### Your assignment:
Entries follow. Give back exactly the lines starting at the one containing "grey cube [276,361,310,401]" and ending at the one containing "pink teddy bear [564,397,654,498]", and no other lines.

[Material to process Boundary: Start]

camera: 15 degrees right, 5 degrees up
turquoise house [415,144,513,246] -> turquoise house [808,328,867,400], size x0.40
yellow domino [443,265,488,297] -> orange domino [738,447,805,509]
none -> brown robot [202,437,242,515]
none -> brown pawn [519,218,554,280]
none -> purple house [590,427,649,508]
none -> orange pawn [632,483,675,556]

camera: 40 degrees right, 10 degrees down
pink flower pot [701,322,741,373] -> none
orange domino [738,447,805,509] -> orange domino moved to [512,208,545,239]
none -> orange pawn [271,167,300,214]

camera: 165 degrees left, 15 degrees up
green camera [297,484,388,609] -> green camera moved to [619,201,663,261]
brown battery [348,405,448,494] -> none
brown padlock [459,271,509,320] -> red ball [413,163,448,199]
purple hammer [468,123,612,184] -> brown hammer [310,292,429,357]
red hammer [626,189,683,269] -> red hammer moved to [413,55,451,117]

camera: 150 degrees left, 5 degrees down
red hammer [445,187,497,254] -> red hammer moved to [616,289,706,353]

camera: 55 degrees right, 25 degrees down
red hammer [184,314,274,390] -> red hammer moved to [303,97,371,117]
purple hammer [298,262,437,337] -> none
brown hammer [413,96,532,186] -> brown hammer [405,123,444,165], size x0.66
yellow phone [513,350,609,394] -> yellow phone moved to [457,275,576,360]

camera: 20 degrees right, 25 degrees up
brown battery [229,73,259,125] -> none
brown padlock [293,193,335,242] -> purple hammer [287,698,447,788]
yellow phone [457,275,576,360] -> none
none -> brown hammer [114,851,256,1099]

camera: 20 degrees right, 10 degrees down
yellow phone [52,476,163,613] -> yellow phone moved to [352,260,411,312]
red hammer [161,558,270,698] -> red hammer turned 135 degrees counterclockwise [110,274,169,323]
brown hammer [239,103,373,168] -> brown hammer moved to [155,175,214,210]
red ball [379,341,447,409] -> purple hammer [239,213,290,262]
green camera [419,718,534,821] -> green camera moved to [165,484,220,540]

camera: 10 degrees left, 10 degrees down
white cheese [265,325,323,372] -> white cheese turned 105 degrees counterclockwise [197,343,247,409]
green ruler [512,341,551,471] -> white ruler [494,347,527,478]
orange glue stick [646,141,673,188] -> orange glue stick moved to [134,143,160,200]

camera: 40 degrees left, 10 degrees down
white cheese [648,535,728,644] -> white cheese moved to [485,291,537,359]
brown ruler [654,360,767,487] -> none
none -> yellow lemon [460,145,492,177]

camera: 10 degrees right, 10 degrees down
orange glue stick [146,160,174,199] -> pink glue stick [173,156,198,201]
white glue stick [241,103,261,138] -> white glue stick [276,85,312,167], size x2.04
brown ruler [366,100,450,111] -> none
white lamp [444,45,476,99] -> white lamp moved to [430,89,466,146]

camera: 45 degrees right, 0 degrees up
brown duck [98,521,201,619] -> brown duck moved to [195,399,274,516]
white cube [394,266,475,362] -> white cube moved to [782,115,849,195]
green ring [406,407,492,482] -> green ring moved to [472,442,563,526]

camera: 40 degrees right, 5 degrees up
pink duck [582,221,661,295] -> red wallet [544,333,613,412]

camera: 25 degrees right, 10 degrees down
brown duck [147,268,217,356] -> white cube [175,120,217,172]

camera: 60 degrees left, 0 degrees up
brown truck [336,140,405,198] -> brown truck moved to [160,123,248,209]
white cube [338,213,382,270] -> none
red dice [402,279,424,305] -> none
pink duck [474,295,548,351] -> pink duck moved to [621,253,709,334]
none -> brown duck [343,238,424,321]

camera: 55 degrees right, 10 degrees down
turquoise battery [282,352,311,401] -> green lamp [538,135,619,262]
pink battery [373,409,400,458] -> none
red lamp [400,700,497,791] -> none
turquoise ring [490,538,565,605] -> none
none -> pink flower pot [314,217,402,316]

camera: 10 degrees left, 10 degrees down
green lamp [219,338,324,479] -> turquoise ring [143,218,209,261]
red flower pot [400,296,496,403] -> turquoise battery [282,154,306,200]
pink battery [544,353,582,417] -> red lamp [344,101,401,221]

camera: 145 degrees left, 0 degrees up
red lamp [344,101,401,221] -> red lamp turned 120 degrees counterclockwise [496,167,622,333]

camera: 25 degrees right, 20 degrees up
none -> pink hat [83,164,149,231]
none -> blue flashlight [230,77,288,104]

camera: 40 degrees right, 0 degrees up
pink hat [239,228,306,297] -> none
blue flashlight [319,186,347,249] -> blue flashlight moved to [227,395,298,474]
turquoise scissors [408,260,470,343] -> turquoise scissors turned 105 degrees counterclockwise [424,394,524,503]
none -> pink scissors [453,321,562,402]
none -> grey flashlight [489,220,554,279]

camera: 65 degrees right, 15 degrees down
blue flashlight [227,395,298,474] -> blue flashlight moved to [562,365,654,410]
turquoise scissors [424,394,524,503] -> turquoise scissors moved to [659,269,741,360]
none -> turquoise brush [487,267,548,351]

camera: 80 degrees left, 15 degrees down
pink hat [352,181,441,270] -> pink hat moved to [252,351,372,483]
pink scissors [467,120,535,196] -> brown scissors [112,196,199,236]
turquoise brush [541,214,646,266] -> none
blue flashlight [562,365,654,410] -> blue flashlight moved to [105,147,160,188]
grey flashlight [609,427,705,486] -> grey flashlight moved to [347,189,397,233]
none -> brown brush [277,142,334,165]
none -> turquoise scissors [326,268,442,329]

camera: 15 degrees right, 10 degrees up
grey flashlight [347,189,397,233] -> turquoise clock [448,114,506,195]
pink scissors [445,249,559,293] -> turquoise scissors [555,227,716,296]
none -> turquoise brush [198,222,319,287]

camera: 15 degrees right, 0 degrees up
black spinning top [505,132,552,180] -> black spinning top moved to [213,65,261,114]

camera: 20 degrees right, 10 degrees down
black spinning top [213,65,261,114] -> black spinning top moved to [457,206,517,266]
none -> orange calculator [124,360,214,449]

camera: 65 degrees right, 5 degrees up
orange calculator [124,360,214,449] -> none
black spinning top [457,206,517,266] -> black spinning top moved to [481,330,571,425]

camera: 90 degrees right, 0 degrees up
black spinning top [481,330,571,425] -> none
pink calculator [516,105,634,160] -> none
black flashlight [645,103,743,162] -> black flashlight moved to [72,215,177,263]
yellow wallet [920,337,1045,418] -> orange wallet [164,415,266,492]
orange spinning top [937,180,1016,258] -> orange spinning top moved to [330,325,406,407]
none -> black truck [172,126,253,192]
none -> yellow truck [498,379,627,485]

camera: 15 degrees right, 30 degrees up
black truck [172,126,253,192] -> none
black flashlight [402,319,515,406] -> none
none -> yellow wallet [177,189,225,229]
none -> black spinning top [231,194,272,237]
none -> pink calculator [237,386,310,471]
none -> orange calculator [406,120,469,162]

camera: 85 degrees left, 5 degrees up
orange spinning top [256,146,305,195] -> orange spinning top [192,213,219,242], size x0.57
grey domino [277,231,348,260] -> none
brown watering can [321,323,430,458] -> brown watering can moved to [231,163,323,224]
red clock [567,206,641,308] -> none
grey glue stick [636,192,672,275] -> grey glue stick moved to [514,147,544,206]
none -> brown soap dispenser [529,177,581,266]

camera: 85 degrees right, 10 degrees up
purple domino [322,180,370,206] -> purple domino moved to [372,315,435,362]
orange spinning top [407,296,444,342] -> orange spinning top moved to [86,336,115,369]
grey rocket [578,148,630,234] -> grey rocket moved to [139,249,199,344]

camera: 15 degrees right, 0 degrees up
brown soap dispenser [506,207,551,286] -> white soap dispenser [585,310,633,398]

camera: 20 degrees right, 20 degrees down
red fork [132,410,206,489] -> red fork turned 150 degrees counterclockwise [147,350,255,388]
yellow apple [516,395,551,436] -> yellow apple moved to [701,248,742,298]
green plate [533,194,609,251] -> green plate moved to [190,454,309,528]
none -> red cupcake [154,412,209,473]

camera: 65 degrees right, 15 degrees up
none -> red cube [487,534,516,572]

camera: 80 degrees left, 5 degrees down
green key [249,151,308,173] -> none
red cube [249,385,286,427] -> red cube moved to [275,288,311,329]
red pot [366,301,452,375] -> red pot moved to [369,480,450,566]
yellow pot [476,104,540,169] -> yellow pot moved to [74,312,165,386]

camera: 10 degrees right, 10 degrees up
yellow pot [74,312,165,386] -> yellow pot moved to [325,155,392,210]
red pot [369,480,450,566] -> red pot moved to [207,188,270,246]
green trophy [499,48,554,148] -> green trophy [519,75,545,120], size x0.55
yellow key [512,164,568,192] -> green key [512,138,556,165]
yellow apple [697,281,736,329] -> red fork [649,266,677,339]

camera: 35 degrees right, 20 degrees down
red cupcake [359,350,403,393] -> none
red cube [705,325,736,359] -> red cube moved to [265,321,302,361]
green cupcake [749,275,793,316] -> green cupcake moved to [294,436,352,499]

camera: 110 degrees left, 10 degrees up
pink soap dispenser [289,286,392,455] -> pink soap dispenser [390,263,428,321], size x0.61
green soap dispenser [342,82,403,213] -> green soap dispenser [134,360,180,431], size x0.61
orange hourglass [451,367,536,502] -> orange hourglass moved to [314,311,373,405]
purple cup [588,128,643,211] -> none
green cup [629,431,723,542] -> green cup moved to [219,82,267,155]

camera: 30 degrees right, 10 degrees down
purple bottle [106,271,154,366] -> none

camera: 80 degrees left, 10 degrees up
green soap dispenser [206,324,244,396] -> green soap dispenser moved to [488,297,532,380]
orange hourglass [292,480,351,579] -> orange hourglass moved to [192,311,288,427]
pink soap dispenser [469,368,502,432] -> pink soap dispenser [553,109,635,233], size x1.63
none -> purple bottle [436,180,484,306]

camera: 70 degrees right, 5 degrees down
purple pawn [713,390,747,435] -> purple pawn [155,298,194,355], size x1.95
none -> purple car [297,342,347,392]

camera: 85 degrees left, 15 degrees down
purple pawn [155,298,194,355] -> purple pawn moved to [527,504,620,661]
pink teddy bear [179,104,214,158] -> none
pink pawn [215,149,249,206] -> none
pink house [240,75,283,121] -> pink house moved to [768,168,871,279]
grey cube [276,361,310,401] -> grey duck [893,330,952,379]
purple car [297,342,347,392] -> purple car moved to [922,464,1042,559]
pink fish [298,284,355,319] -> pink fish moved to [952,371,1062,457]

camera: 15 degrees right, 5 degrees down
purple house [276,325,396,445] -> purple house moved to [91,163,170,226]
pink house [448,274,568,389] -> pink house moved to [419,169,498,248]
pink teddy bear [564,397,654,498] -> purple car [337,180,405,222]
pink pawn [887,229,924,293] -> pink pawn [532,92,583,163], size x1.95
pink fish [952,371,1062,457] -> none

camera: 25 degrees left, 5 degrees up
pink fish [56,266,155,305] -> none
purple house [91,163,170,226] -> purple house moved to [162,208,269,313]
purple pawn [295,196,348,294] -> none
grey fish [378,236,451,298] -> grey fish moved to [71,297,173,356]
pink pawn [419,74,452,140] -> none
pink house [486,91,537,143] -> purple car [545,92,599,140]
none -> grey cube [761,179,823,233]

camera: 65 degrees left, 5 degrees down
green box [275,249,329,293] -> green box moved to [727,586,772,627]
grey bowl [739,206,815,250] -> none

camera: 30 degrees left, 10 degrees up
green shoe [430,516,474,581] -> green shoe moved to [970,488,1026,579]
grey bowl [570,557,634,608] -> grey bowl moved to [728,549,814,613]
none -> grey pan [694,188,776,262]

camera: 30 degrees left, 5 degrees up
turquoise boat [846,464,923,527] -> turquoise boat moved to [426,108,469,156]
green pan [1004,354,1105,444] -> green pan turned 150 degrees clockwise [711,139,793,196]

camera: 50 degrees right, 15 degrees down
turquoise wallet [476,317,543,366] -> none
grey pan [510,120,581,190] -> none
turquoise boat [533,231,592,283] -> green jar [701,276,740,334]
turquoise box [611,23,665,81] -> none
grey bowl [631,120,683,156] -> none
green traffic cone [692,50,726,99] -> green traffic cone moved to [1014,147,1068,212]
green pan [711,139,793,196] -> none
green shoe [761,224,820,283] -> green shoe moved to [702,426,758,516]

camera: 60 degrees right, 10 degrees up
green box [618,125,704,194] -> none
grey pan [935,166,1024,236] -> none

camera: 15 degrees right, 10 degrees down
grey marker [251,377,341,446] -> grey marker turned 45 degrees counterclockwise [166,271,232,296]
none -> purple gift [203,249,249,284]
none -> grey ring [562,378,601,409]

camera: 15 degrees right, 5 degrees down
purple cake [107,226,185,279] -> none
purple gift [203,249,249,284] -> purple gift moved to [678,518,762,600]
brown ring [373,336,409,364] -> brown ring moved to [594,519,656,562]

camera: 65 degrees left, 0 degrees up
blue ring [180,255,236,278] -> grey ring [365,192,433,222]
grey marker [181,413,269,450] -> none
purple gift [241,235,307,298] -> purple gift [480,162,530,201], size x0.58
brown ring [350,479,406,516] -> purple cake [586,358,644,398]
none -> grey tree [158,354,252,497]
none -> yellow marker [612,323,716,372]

[Material to process Boundary: End]

### Output of the exercise:
grey cube [276,361,310,401] -> grey duck [893,330,952,379]
purple car [297,342,347,392] -> purple car moved to [922,464,1042,559]
pink fish [298,284,355,319] -> pink fish moved to [952,371,1062,457]

camera: 15 degrees right, 5 degrees down
purple house [276,325,396,445] -> purple house moved to [91,163,170,226]
pink house [448,274,568,389] -> pink house moved to [419,169,498,248]
pink teddy bear [564,397,654,498] -> purple car [337,180,405,222]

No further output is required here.